In your copy, include every entry exactly as written but no pictures.

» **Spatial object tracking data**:
BEGIN

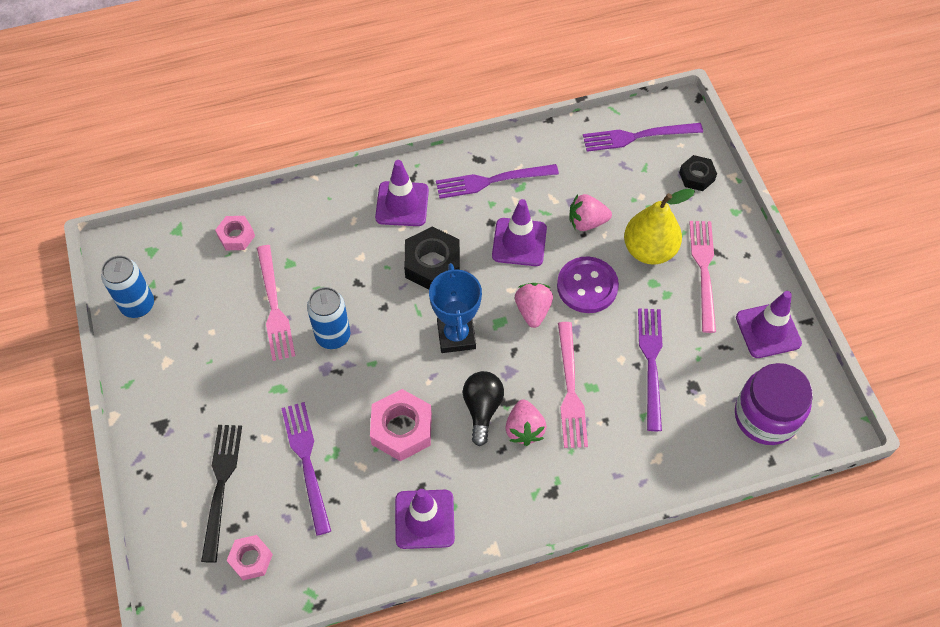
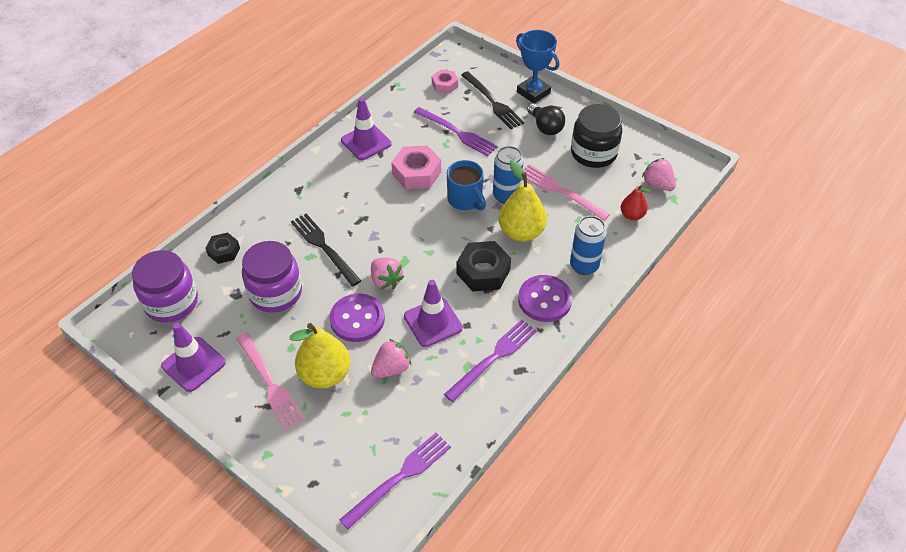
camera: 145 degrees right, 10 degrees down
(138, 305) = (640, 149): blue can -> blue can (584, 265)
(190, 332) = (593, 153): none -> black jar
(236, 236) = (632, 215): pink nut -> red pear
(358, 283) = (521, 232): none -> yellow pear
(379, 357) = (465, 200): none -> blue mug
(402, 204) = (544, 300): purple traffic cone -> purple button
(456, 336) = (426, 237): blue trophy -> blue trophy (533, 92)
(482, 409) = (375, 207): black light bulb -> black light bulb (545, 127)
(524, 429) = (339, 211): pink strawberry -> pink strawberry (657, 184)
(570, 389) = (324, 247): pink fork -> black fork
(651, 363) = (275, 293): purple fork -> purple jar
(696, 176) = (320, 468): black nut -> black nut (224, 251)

END

» **RESULT FOR THIS TASK**:
camera: 145 degrees right, 10 degrees down
(138, 305) = (640, 149): blue can -> blue can (584, 265)
(190, 332) = (593, 153): none -> black jar
(236, 236) = (632, 215): pink nut -> red pear
(358, 283) = (521, 232): none -> yellow pear
(379, 357) = (465, 200): none -> blue mug
(402, 204) = (544, 300): purple traffic cone -> purple button
(456, 336) = (426, 237): blue trophy -> blue trophy (533, 92)
(482, 409) = (375, 207): black light bulb -> black light bulb (545, 127)
(524, 429) = (339, 211): pink strawberry -> pink strawberry (657, 184)
(570, 389) = (324, 247): pink fork -> black fork
(651, 363) = (275, 293): purple fork -> purple jar
(696, 176) = (320, 468): black nut -> black nut (224, 251)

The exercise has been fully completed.